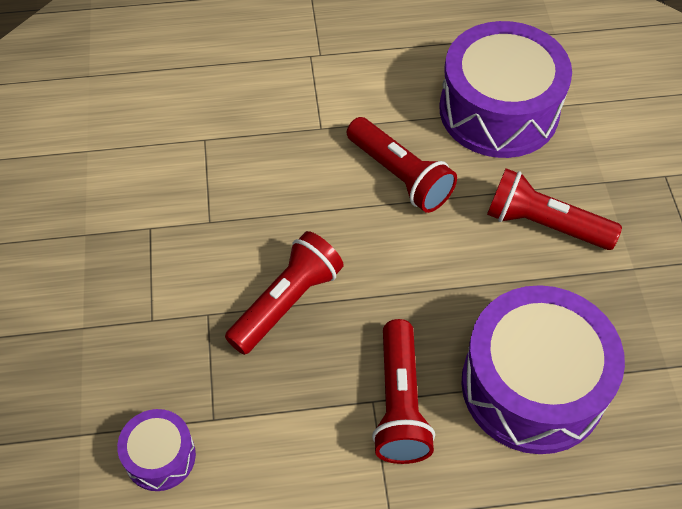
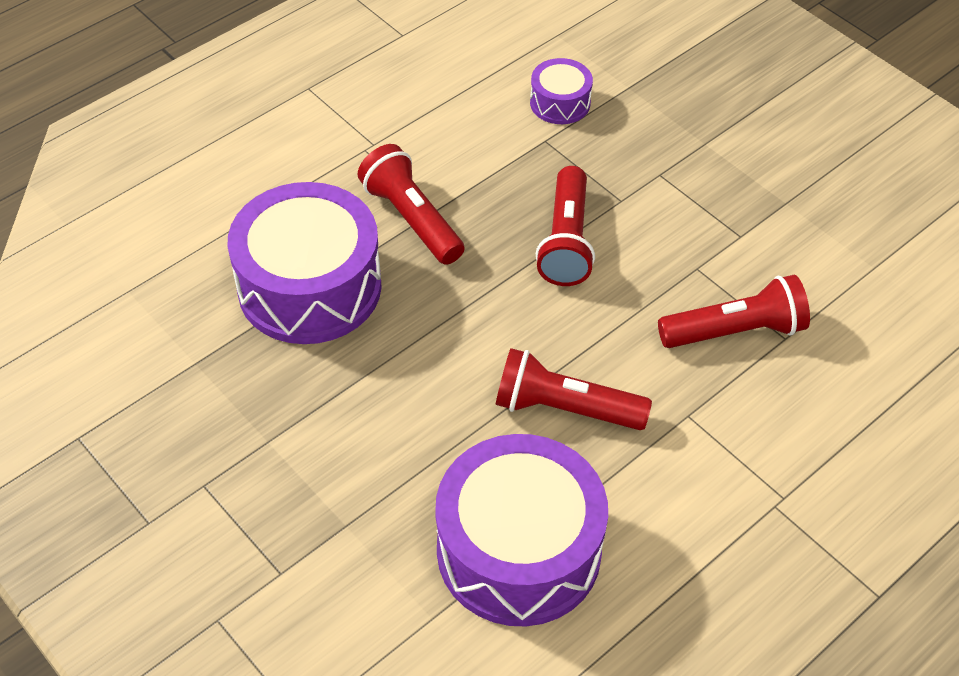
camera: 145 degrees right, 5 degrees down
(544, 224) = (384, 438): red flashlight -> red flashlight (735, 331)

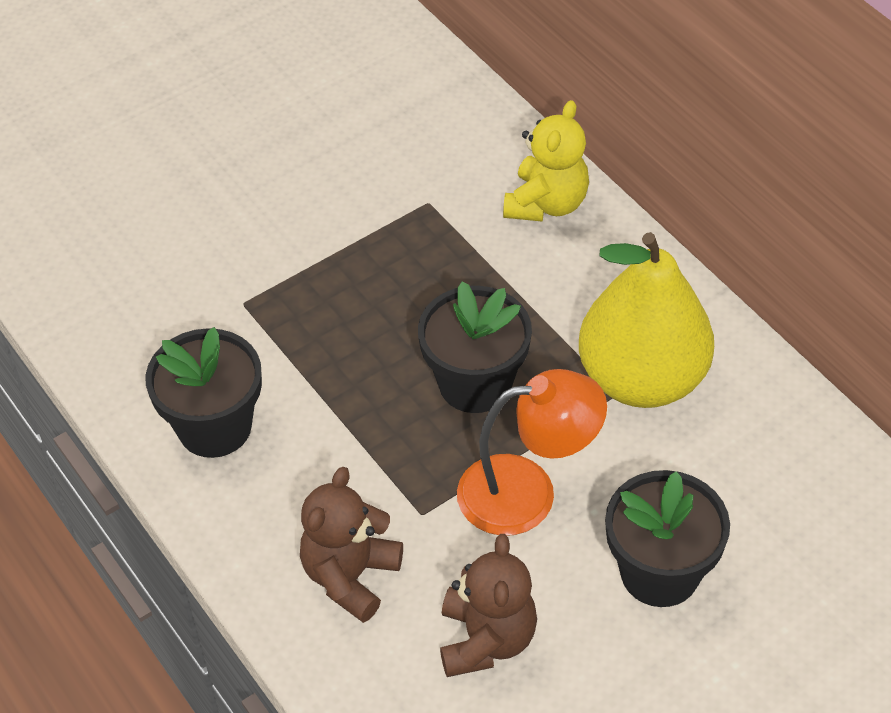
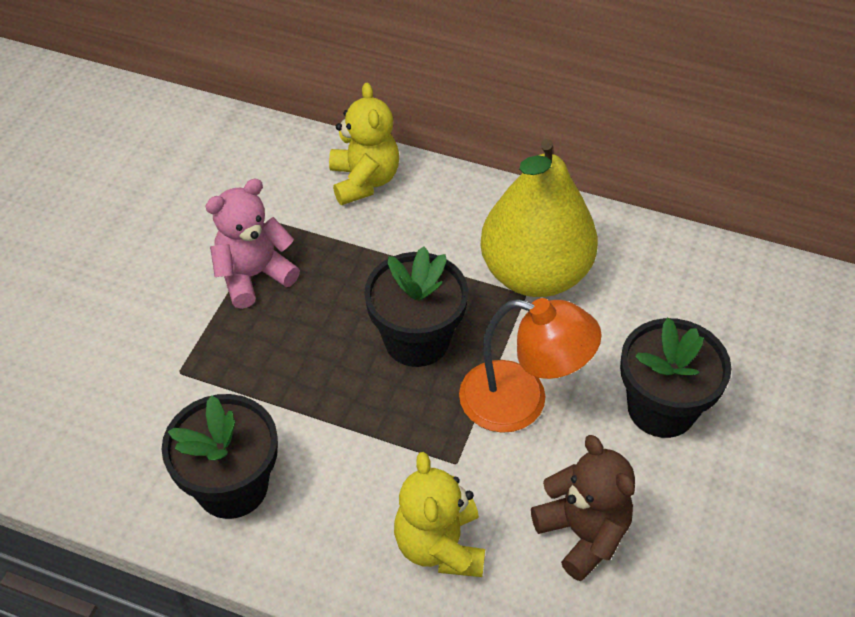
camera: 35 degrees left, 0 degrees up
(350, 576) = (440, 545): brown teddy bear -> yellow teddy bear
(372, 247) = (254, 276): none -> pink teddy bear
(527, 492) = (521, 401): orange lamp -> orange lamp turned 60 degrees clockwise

● ● ● ● ●

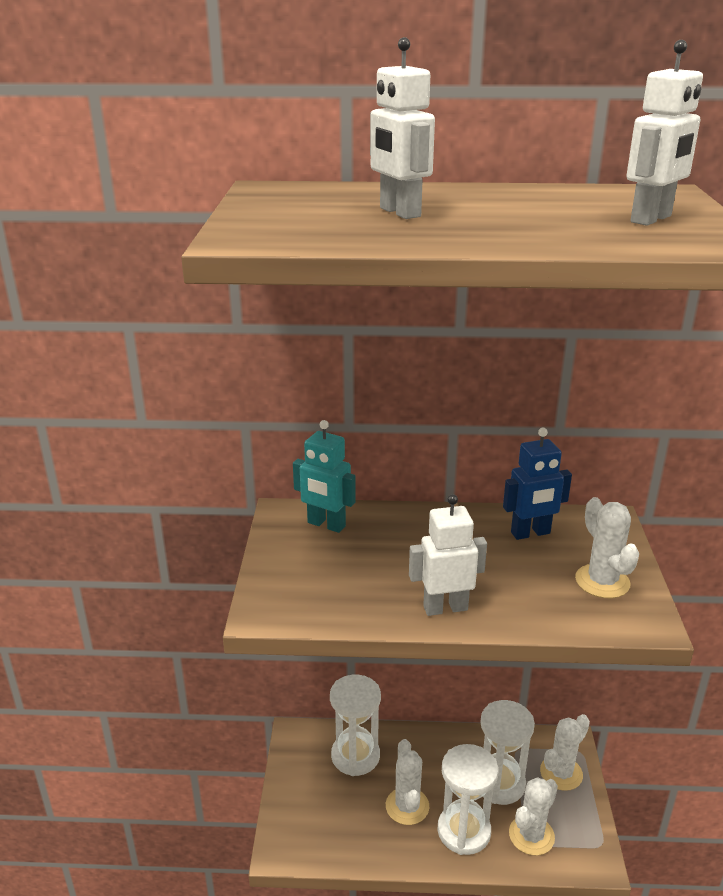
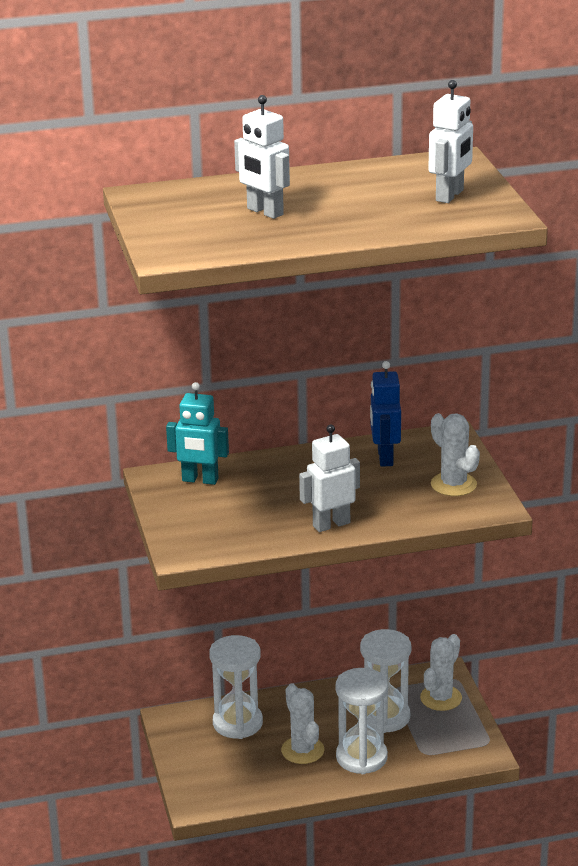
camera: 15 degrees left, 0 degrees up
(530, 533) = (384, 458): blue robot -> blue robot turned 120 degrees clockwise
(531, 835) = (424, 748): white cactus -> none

● ● ● ● ●

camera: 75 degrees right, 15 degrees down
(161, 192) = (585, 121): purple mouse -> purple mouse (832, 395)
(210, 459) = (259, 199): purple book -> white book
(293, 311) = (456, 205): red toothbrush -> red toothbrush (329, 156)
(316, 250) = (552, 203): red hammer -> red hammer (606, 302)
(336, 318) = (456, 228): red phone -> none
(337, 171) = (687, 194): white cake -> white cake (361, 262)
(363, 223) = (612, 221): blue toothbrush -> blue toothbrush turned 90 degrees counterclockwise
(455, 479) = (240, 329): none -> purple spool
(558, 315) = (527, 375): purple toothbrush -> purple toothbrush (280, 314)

● ● ● ● ●

Please reproduce, exactly as they appear above, the lines from the line containing "(337, 171) = (687, 194): white" up to and including the line containing "(558, 315) = (527, 375): purple".

*FINISHED EXERCISE*:
(337, 171) = (687, 194): white cake -> white cake (361, 262)
(363, 223) = (612, 221): blue toothbrush -> blue toothbrush turned 90 degrees counterclockwise
(455, 479) = (240, 329): none -> purple spool
(558, 315) = (527, 375): purple toothbrush -> purple toothbrush (280, 314)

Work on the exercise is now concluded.